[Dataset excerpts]

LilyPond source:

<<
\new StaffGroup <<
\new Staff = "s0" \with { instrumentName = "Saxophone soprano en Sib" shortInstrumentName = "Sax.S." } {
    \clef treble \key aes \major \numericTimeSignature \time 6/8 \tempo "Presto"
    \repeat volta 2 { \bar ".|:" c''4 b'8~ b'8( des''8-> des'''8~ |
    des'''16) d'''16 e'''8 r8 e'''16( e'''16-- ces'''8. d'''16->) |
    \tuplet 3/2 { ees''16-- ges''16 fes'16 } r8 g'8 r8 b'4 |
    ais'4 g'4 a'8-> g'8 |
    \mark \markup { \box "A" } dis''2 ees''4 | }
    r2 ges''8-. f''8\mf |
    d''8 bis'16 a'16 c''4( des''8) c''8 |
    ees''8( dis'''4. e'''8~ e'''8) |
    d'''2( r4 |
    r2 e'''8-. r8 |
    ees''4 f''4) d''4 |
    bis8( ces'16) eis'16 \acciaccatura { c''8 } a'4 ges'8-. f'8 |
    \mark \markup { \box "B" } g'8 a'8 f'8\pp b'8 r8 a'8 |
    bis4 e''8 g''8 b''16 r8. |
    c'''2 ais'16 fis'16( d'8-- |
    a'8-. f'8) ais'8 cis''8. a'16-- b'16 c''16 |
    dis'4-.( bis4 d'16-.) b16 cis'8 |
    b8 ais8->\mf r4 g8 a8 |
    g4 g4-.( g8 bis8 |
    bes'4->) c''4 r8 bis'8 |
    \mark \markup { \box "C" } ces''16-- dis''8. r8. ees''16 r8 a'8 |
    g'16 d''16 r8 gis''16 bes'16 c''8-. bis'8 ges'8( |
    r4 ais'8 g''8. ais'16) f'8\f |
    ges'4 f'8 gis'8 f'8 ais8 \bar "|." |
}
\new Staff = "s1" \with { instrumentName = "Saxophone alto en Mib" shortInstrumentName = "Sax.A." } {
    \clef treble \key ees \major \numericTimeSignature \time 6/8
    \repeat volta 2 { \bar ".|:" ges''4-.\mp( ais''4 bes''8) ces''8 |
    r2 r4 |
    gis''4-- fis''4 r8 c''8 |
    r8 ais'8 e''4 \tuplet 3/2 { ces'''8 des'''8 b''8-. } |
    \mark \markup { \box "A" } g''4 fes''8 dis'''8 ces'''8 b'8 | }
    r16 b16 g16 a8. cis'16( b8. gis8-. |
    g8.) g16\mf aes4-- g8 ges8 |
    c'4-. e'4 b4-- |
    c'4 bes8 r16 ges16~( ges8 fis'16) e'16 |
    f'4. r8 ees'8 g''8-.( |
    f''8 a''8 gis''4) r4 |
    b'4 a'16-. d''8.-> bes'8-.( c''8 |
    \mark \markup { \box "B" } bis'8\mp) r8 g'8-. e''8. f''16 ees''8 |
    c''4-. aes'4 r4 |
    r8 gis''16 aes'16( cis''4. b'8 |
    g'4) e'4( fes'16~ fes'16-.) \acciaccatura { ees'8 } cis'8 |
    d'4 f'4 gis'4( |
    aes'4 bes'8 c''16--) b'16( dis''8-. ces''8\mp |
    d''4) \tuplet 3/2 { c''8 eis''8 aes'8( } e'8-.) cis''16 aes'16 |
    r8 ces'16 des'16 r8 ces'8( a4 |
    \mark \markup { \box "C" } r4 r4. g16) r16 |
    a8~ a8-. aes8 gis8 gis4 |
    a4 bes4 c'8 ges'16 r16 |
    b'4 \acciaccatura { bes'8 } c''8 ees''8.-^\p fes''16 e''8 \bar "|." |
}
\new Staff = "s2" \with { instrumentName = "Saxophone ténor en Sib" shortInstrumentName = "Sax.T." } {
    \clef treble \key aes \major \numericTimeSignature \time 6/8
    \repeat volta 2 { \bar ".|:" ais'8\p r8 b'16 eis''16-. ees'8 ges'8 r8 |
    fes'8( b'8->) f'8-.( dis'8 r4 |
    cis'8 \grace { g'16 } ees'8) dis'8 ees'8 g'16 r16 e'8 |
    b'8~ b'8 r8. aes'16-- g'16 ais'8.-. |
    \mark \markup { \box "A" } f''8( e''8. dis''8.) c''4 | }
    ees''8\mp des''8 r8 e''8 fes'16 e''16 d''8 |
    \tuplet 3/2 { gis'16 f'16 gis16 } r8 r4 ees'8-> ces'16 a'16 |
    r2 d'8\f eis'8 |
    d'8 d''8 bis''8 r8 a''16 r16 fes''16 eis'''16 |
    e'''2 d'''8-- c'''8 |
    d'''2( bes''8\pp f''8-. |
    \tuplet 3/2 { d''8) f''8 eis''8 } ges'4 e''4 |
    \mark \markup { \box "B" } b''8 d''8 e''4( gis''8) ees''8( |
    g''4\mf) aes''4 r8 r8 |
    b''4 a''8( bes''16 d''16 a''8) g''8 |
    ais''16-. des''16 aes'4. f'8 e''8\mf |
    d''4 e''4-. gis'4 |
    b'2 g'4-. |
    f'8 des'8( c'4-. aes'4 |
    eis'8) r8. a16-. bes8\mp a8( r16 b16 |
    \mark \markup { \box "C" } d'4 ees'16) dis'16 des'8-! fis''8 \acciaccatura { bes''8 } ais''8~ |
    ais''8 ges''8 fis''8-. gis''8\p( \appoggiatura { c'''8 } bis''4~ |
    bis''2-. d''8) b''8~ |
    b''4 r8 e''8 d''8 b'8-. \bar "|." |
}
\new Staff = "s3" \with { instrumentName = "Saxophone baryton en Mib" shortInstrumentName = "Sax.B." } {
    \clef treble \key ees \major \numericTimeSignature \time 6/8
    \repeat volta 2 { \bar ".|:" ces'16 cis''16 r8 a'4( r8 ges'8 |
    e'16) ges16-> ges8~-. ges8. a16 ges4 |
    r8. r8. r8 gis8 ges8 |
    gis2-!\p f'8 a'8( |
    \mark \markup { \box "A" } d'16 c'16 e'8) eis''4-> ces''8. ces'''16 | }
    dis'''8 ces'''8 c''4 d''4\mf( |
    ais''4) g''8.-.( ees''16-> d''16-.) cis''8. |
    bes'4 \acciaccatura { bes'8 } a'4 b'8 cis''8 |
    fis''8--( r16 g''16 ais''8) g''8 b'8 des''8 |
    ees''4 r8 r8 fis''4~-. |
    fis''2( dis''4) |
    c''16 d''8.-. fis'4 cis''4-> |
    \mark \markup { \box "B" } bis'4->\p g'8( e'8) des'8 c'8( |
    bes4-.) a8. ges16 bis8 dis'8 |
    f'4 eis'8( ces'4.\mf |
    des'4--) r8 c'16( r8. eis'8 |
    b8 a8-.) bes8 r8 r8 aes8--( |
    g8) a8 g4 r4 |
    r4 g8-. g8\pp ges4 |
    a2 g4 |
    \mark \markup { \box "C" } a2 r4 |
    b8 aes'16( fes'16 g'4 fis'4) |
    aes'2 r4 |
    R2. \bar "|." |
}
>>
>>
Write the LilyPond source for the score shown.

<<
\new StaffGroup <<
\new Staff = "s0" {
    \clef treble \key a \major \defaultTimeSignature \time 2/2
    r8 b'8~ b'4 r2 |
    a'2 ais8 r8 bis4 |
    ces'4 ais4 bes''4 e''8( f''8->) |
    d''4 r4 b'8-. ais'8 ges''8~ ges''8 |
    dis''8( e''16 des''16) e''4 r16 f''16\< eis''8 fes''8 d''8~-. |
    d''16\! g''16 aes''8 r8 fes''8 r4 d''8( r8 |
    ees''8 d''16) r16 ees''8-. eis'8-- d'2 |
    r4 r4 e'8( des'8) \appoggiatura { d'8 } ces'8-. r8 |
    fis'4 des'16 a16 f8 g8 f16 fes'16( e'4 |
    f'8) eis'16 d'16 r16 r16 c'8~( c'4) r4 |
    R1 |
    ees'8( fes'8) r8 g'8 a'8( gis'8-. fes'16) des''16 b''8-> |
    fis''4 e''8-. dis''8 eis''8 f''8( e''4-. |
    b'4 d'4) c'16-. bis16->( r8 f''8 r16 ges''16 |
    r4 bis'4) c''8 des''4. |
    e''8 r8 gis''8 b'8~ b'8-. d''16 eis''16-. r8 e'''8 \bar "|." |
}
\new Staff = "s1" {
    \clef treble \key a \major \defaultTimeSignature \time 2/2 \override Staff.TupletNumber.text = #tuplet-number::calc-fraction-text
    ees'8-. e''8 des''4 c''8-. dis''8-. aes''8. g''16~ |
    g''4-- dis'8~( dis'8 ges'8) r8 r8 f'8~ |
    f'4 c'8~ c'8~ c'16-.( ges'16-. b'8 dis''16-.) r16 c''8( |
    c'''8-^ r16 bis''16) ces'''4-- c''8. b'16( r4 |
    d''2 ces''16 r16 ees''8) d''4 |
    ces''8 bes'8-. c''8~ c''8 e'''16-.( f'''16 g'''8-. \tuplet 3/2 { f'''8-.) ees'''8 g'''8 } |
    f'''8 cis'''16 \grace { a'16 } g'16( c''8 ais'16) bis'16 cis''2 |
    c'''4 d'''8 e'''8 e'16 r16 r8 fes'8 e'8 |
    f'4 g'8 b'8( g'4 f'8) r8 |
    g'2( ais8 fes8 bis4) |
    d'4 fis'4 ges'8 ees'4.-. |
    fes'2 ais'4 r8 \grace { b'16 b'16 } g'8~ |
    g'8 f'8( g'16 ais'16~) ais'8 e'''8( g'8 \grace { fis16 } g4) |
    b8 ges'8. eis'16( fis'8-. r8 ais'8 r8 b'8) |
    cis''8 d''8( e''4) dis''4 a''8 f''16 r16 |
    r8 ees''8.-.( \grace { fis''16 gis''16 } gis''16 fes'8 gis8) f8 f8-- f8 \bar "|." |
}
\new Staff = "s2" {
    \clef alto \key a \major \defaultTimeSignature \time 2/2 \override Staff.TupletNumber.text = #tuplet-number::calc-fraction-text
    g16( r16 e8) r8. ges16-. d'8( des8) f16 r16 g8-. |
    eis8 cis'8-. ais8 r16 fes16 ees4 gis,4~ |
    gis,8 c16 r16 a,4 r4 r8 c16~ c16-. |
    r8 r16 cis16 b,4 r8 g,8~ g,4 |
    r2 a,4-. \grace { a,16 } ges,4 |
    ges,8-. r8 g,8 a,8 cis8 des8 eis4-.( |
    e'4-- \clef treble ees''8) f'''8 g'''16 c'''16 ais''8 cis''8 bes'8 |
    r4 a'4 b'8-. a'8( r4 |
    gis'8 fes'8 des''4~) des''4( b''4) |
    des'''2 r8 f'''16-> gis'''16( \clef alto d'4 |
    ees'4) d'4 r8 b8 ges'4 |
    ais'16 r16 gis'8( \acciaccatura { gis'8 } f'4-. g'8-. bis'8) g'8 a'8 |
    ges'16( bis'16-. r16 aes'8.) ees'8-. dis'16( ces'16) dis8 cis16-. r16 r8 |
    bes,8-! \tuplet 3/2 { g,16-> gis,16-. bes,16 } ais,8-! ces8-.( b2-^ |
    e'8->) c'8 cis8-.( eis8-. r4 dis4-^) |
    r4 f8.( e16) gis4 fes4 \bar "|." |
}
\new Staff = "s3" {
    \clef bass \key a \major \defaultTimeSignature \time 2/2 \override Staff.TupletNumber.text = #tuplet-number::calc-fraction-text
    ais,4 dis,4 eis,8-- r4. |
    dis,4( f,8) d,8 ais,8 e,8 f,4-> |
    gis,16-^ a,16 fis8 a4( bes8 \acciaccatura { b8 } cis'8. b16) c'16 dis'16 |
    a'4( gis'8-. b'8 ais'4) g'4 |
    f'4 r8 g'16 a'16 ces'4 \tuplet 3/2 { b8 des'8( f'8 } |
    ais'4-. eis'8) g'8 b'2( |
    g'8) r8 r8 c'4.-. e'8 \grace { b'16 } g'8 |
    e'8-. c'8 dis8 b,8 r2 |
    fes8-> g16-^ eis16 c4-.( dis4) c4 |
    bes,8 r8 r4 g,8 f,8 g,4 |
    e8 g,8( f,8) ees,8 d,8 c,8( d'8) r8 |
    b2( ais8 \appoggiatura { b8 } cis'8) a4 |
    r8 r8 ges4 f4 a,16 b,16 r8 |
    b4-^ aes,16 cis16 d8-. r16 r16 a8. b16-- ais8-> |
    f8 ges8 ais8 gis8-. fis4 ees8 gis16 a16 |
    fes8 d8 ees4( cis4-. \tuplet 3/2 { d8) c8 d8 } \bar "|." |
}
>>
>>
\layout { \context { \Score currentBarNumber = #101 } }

> SHORT EXERCISE:
Please count the lines above that contain the string "LilyPond", and give only the number.

> RESPONSE:
2